> _TASK STATEMENT_
What you need to produce from the material below is an exact transcription of the lines from the one with "LCD1 pin SDA: D21 -> D15" through the one with "RGB pin G: D26 -> D22", both included, and no other line.

> _PROVIDED DATA_
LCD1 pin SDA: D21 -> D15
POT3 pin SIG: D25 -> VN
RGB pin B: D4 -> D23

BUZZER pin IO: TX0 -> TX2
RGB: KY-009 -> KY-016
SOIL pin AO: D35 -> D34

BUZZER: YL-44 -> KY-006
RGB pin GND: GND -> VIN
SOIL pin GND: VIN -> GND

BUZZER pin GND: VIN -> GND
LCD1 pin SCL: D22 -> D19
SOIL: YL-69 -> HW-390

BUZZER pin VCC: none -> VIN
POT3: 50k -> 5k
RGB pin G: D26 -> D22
...
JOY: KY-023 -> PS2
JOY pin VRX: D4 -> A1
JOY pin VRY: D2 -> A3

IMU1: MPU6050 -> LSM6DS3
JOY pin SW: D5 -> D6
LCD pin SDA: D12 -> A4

> _COMPLETED TASK_
LCD1 pin SDA: D21 -> D15
POT3 pin SIG: D25 -> VN
RGB pin B: D4 -> D23

BUZZER pin IO: TX0 -> TX2
RGB: KY-009 -> KY-016
SOIL pin AO: D35 -> D34

BUZZER: YL-44 -> KY-006
RGB pin GND: GND -> VIN
SOIL pin GND: VIN -> GND

BUZZER pin GND: VIN -> GND
LCD1 pin SCL: D22 -> D19
SOIL: YL-69 -> HW-390

BUZZER pin VCC: none -> VIN
POT3: 50k -> 5k
RGB pin G: D26 -> D22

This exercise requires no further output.